_EXERCISE PROMPT_
Go through the entries below. Copy each line in which "none" appears.
________________________
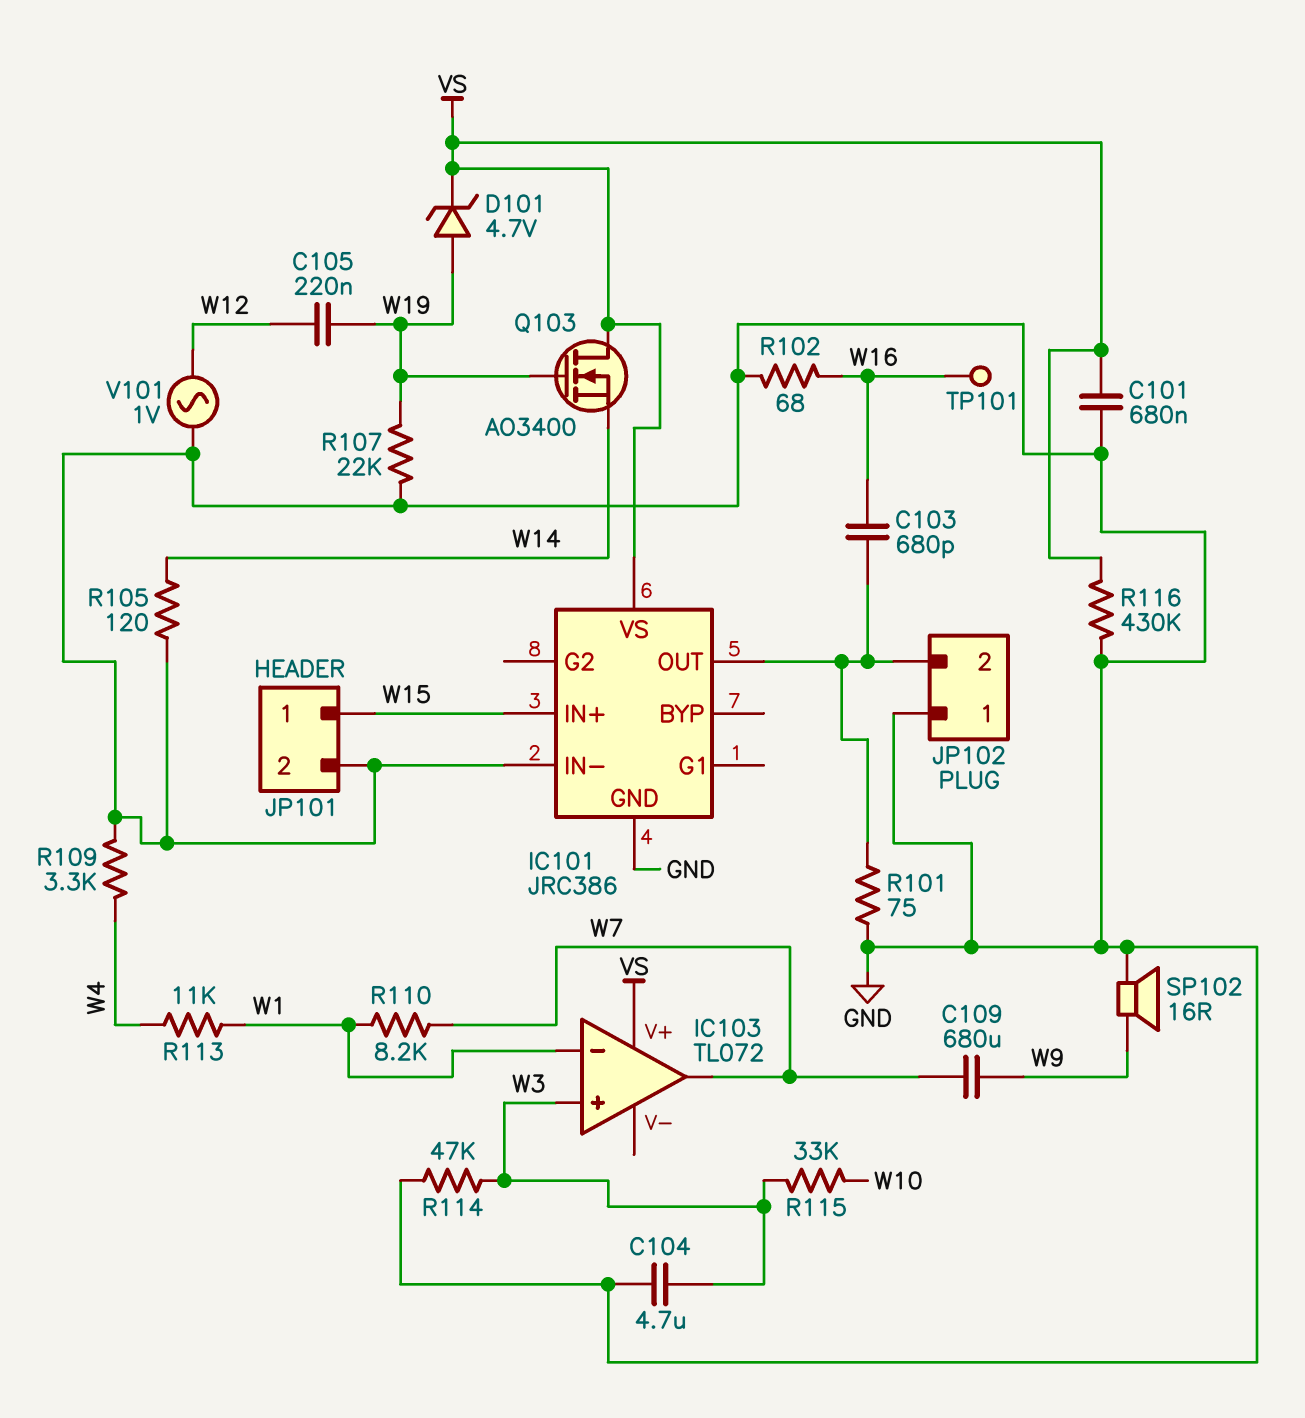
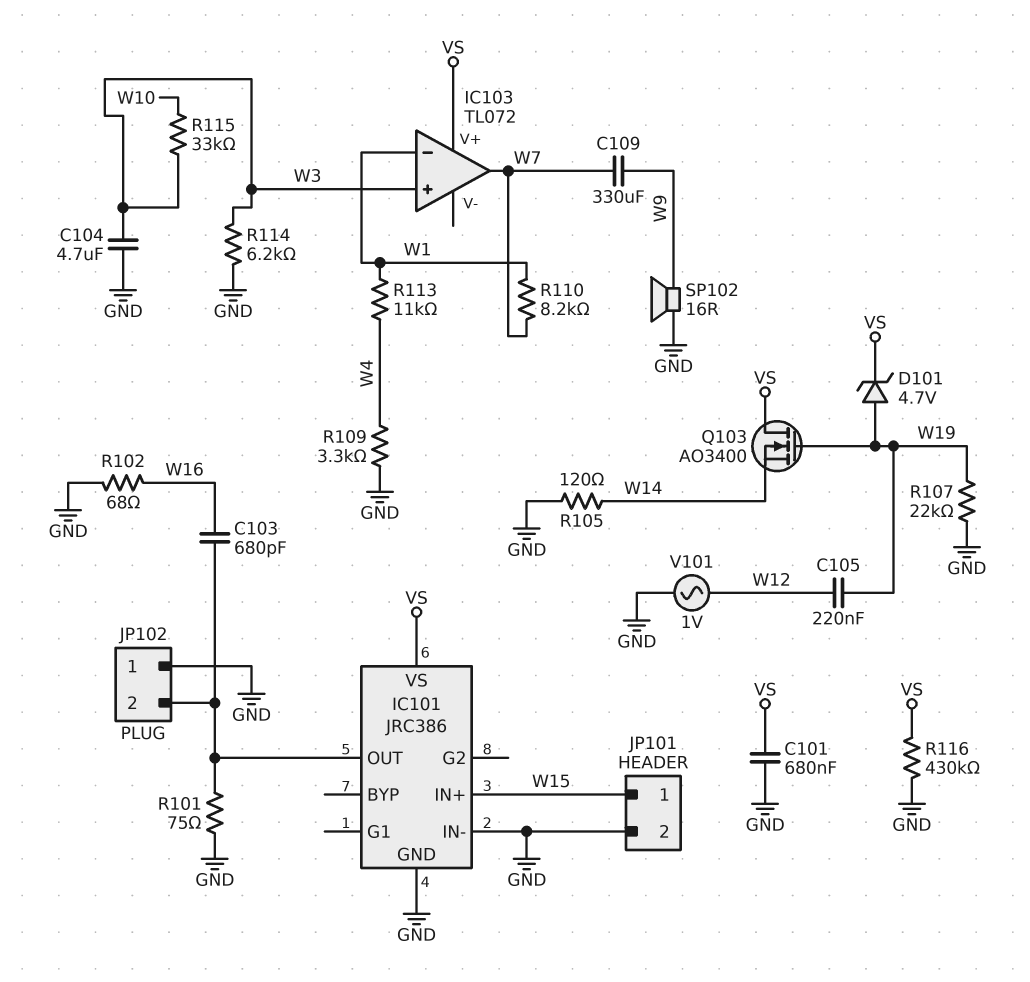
C109: 680uF (W7, W9) -> 330uF (W7, W9)
R114: 47k (GND, W3) -> 6.2k (GND, W3)
TP101: test point (W16) -> none

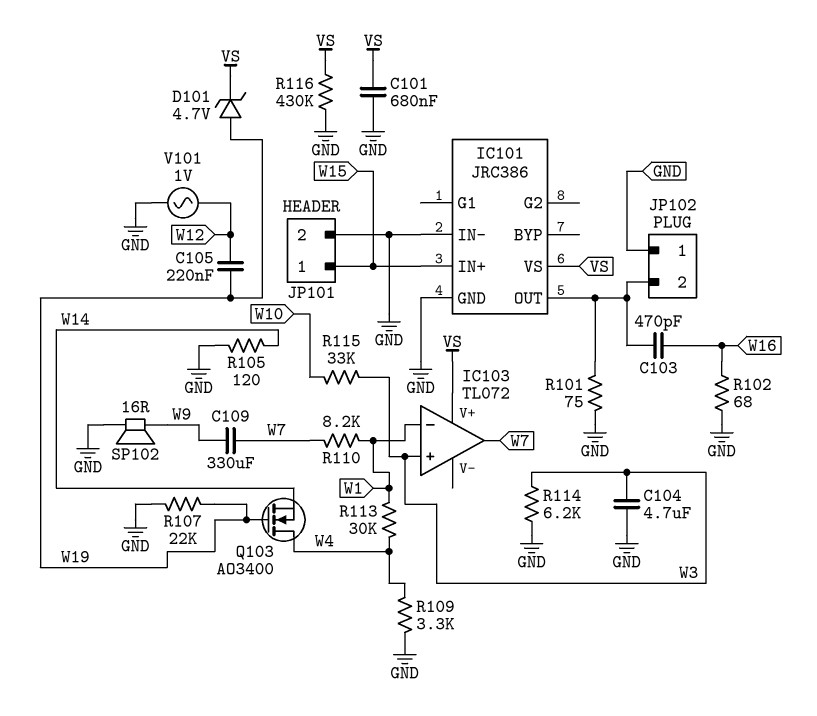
C103: 680pF (IC101/OUT, W16) -> 470pF (IC101/OUT, W16)
Q103: NMOS AO3400 (G W19, D VS, S W14) -> NMOS AO3400 (G W19, D W4, S W14)
R113: 11k (W1, W4) -> 30k (W1, W4)

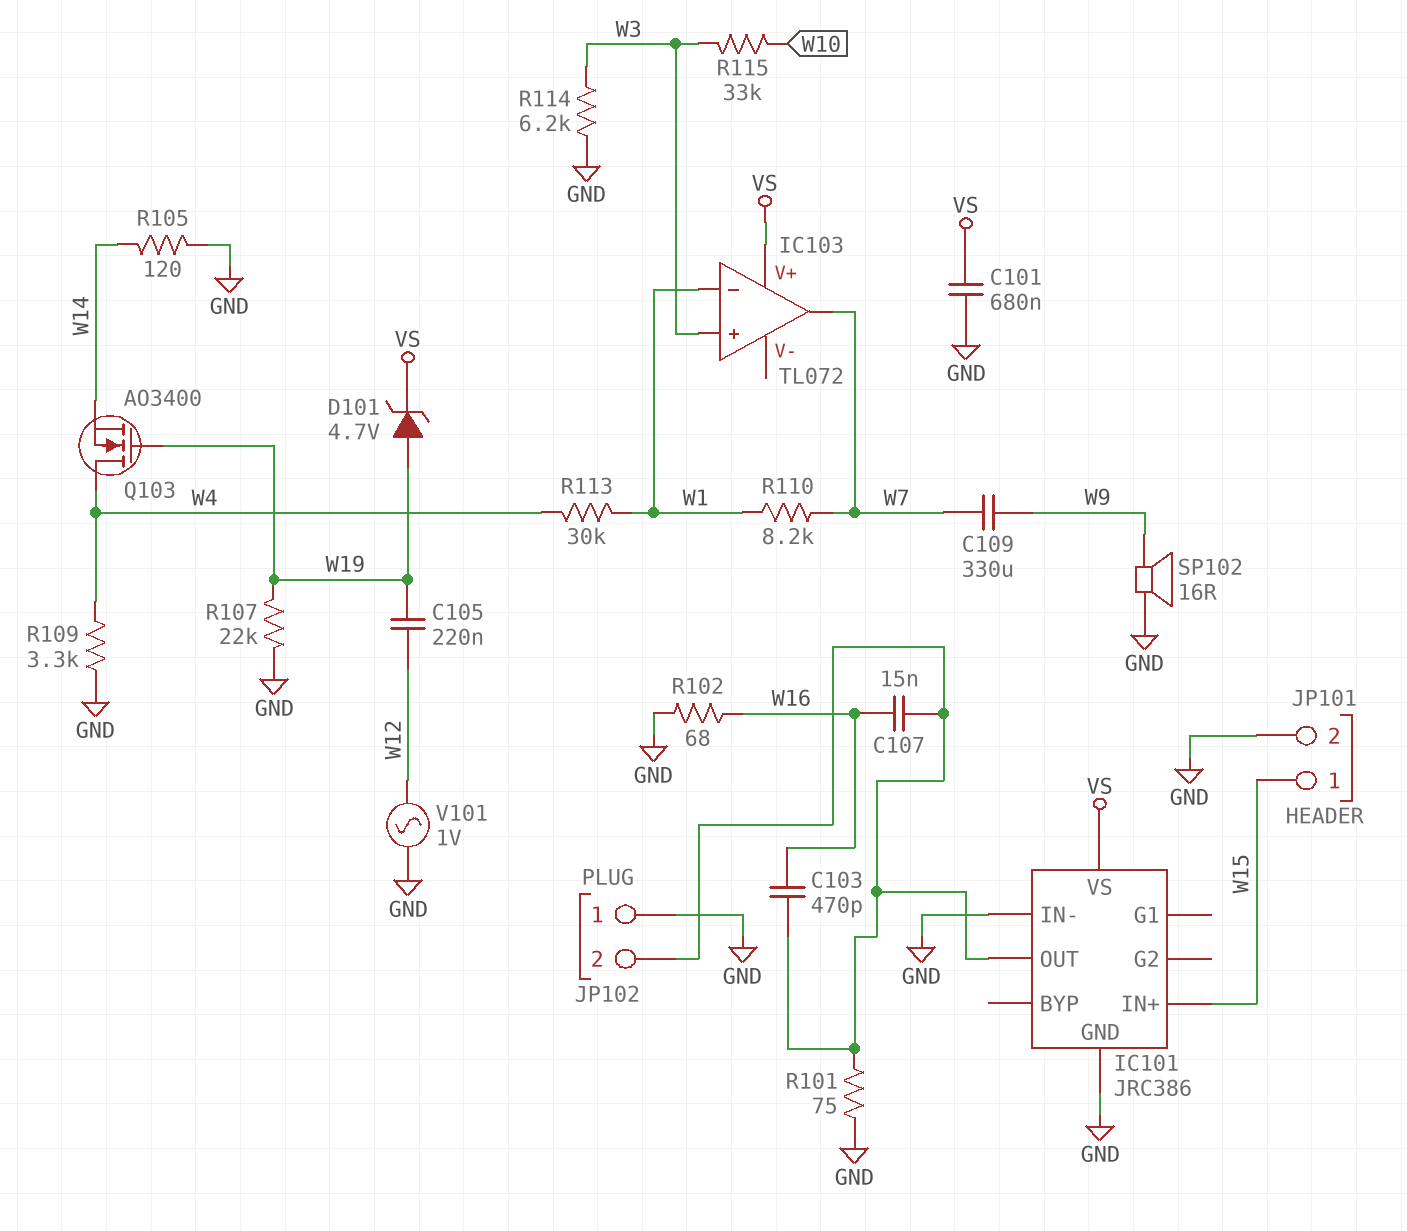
C104: 4.7uF (GND, W3) -> none
C107: none -> 15nF (IC101/OUT, W16)
R116: 430k (GND, VS) -> none

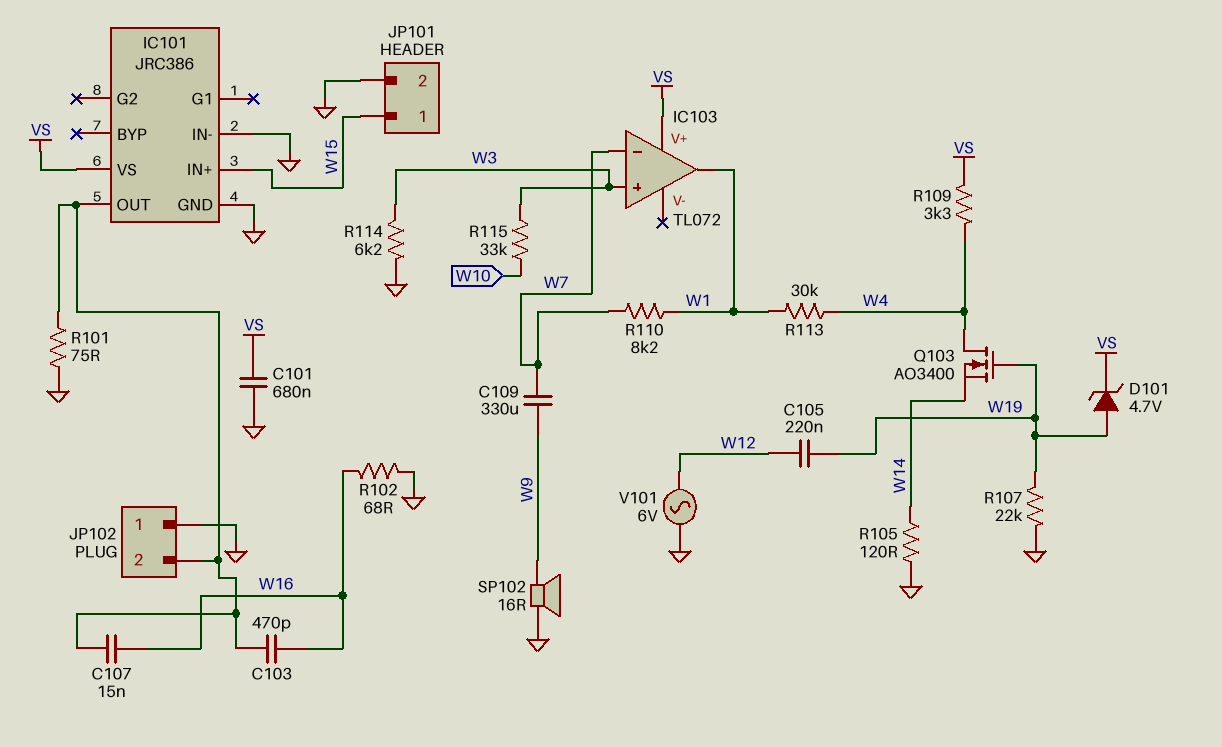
IC103 pin in-: W1 -> W7
IC103 pin out: W7 -> W1
R109: 3.3k (GND, W4) -> 3.3k (VS, W4)
V101: AC 1V (GND, W12) -> AC 6V (GND, W12)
________________________
_RESPONSE BELOW_
TP101: test point (W16) -> none
C104: 4.7uF (GND, W3) -> none
C107: none -> 15nF (IC101/OUT, W16)
R116: 430k (GND, VS) -> none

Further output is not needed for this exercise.